Extracted data:
══════════════════════════════

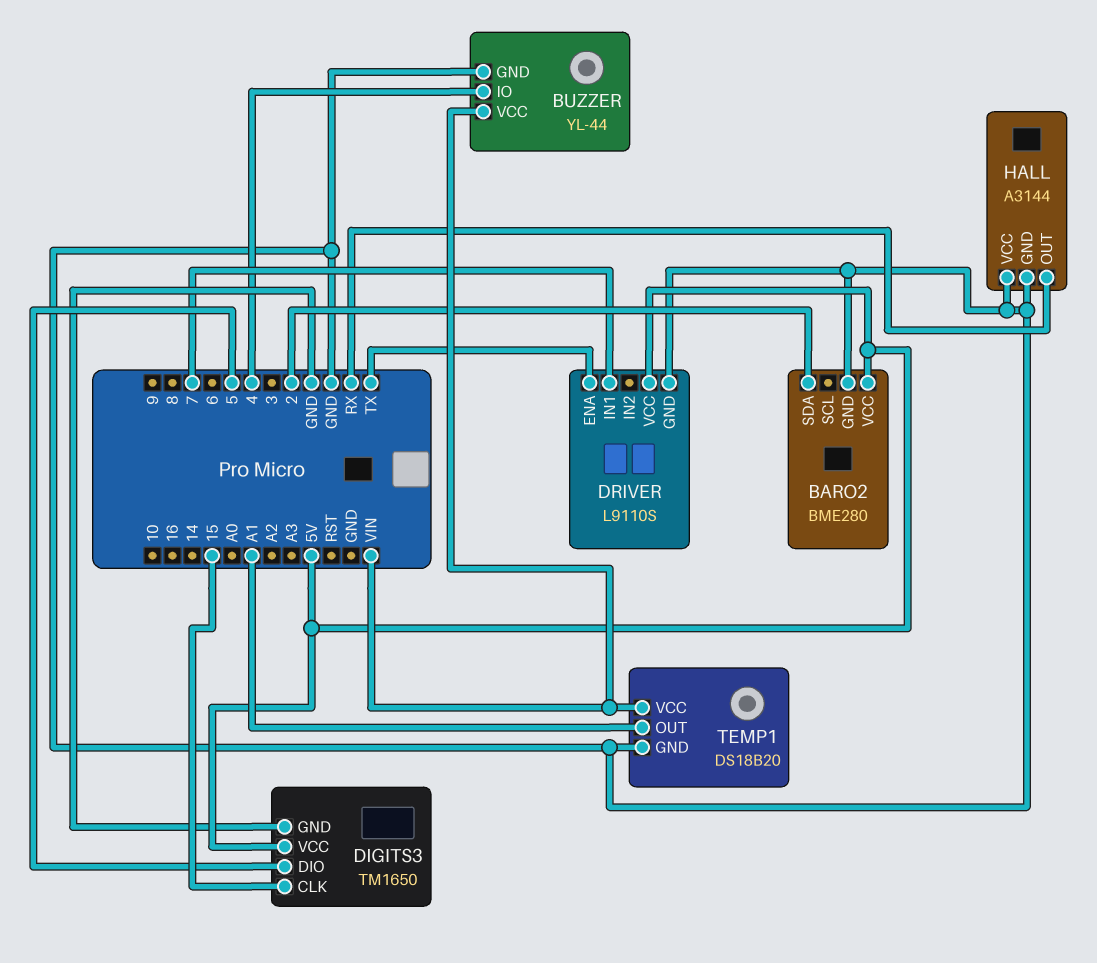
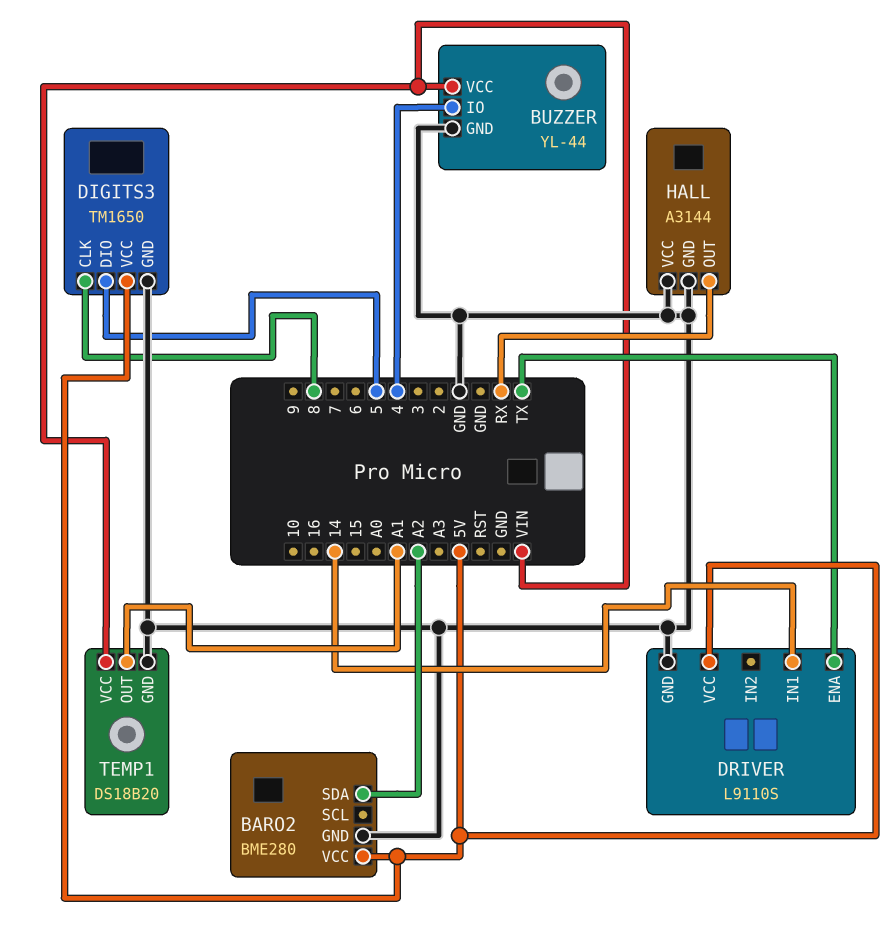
BARO2 pin SDA: 2 -> A2
DIGITS3 pin CLK: 15 -> 8
DRIVER pin IN1: 7 -> 14

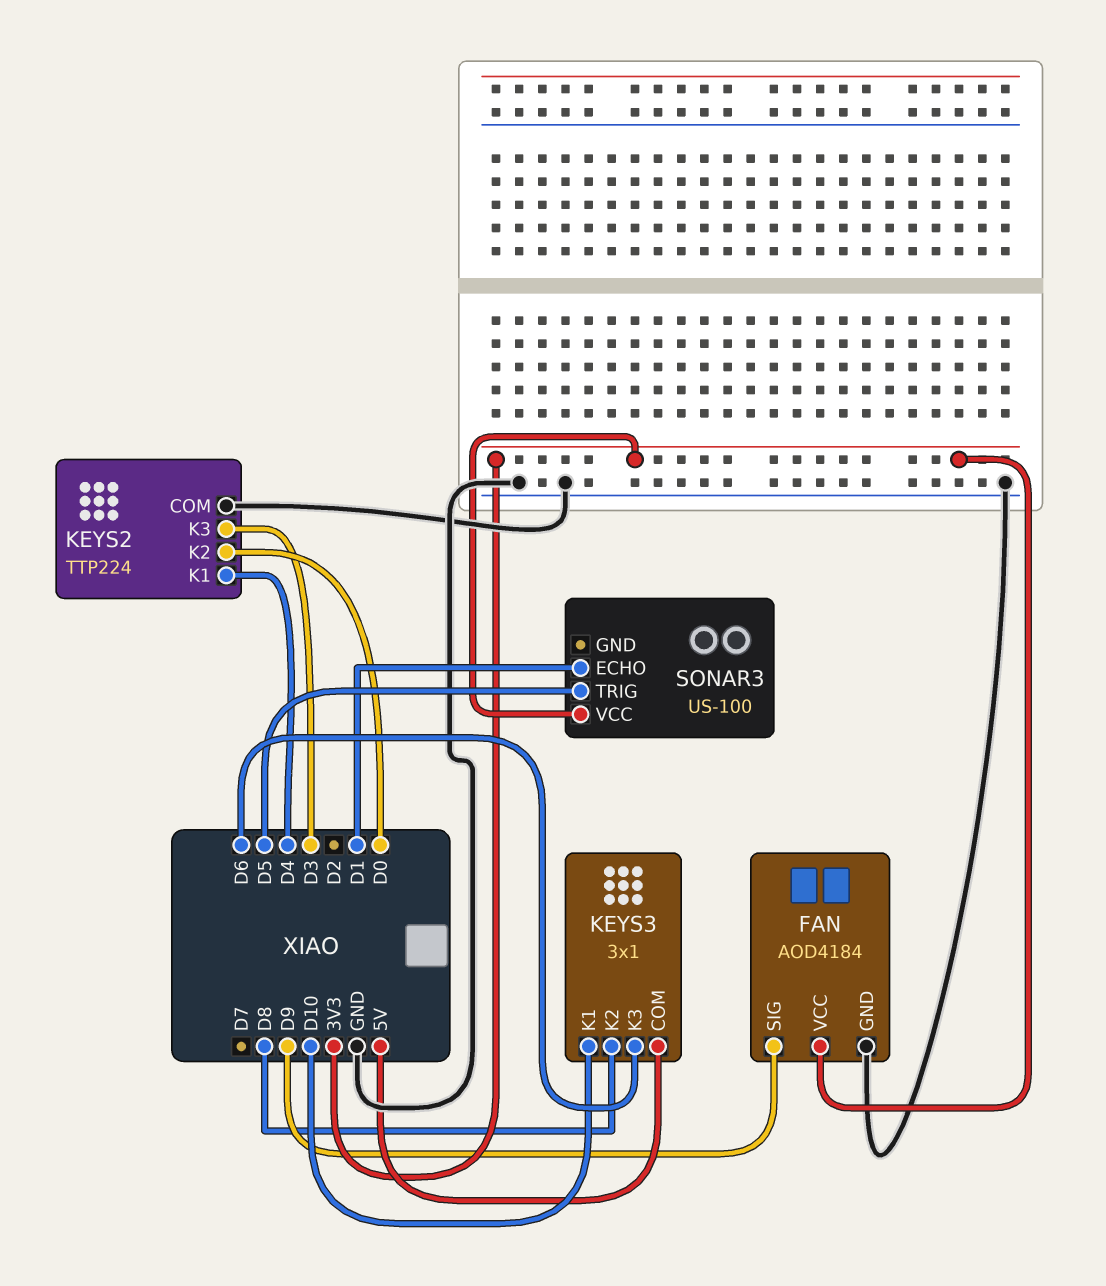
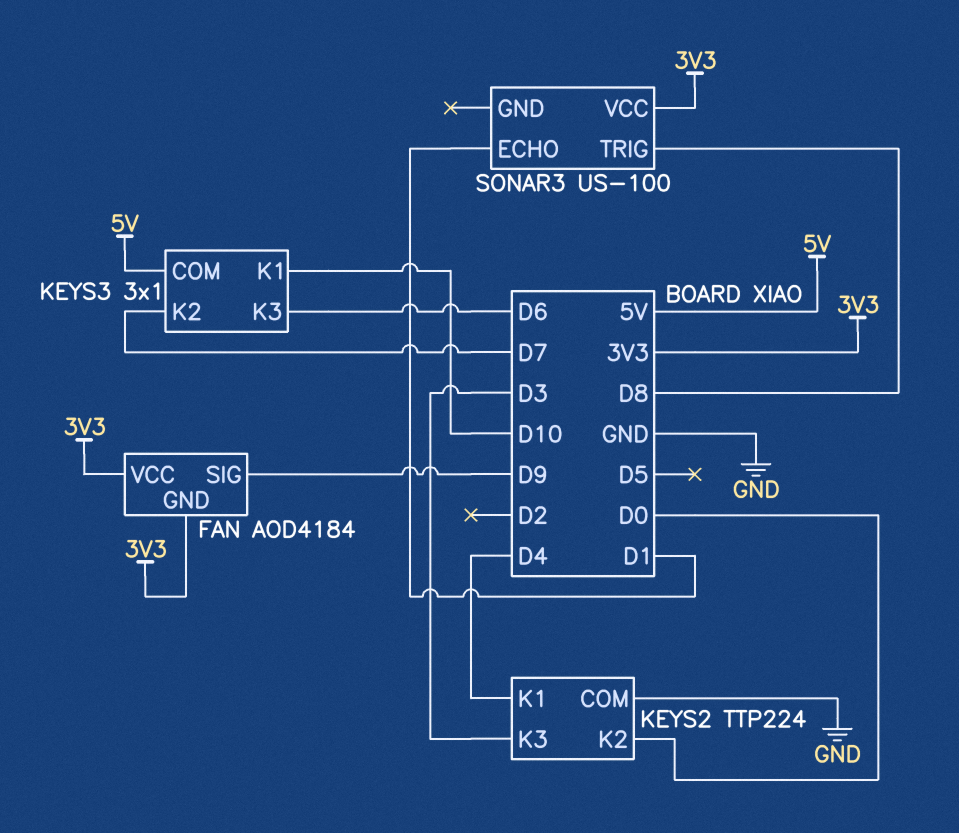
FAN pin GND: GND -> 3V3
KEYS3 pin K2: D8 -> D7
SONAR3 pin TRIG: D5 -> D8

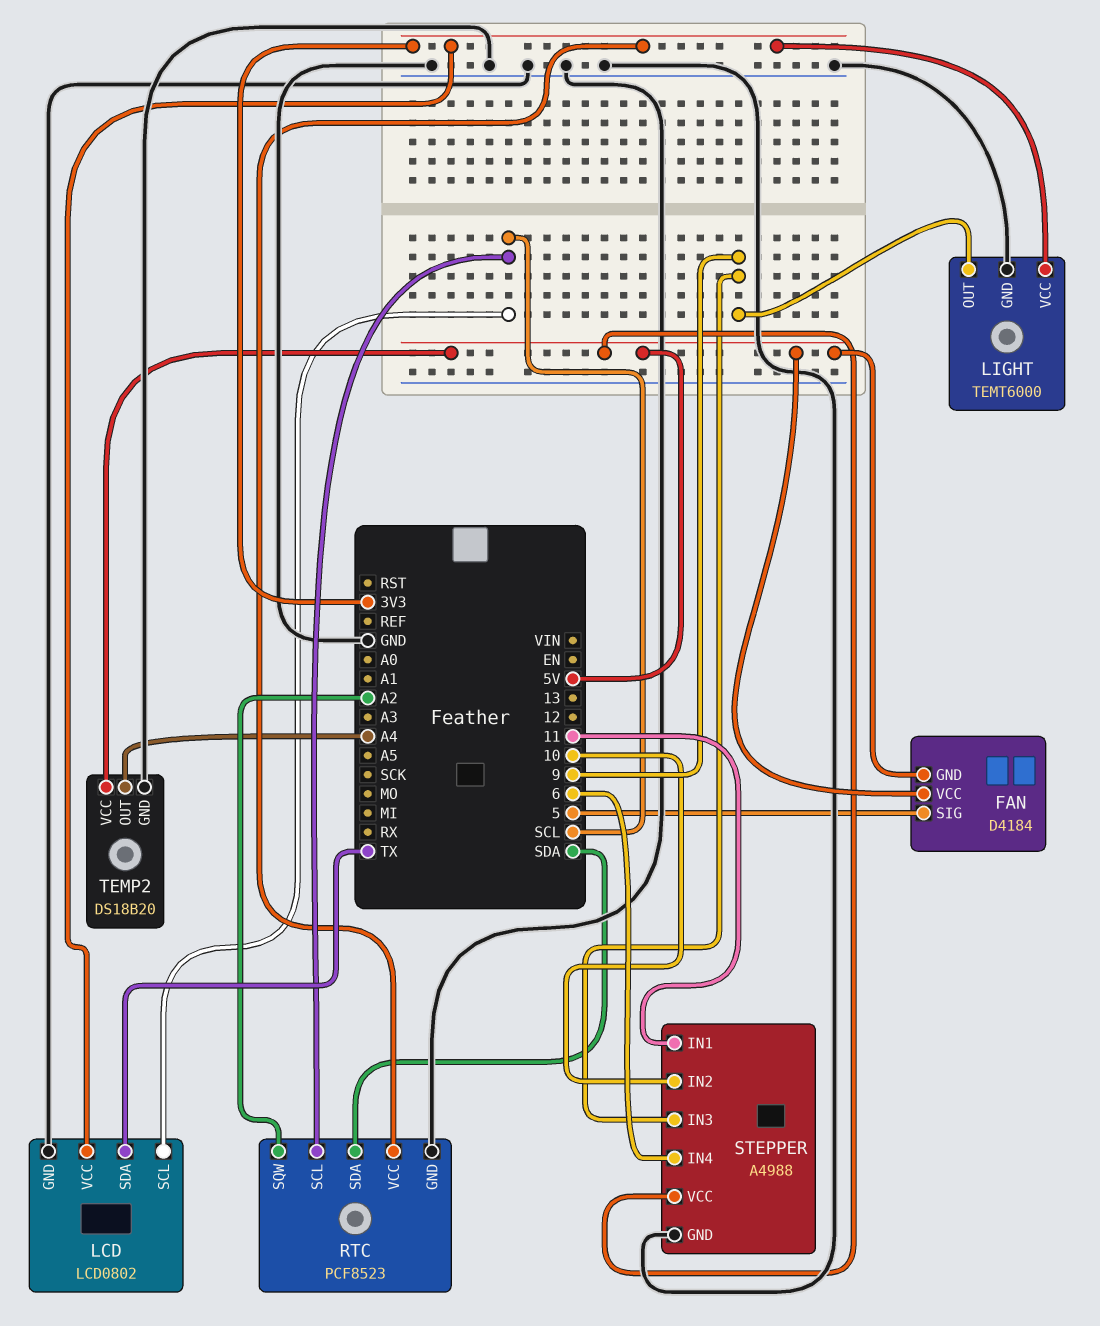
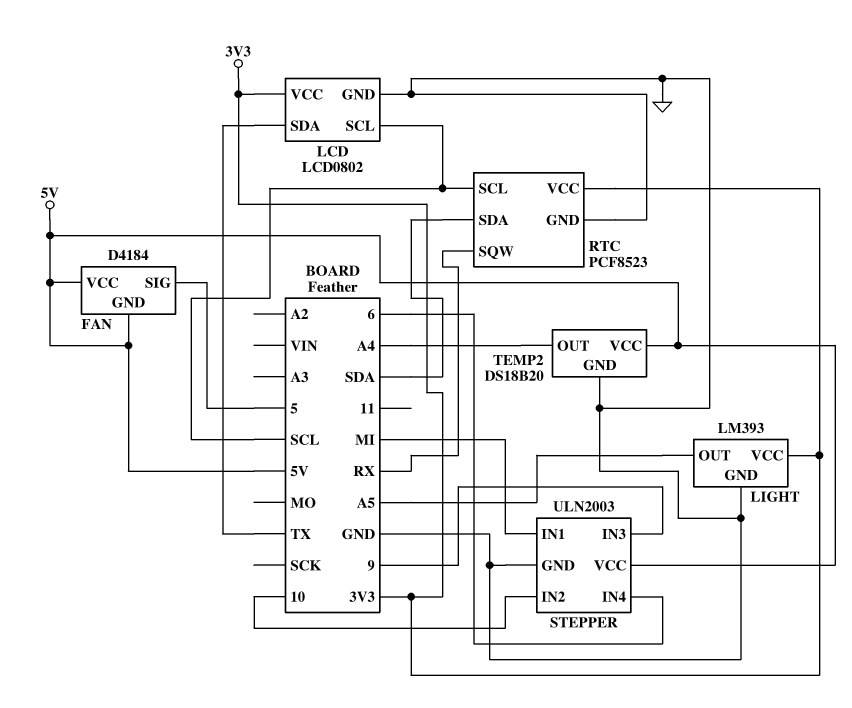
LIGHT: TEMT6000 -> LM393
LIGHT pin OUT: 9 -> A5
RTC pin SQW: A2 -> RX
STEPPER: A4988 -> ULN2003
STEPPER pin IN1: 11 -> MI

══════════════════════════════

Problem:
Pictures are to be left out, and each line from the one that contains "FAN pin GND: GND -> 3V3" through the end of the listing is to be copied exactly.

Answer to the problem:
FAN pin GND: GND -> 3V3
KEYS3 pin K2: D8 -> D7
SONAR3 pin TRIG: D5 -> D8

LIGHT: TEMT6000 -> LM393
LIGHT pin OUT: 9 -> A5
RTC pin SQW: A2 -> RX
STEPPER: A4988 -> ULN2003
STEPPER pin IN1: 11 -> MI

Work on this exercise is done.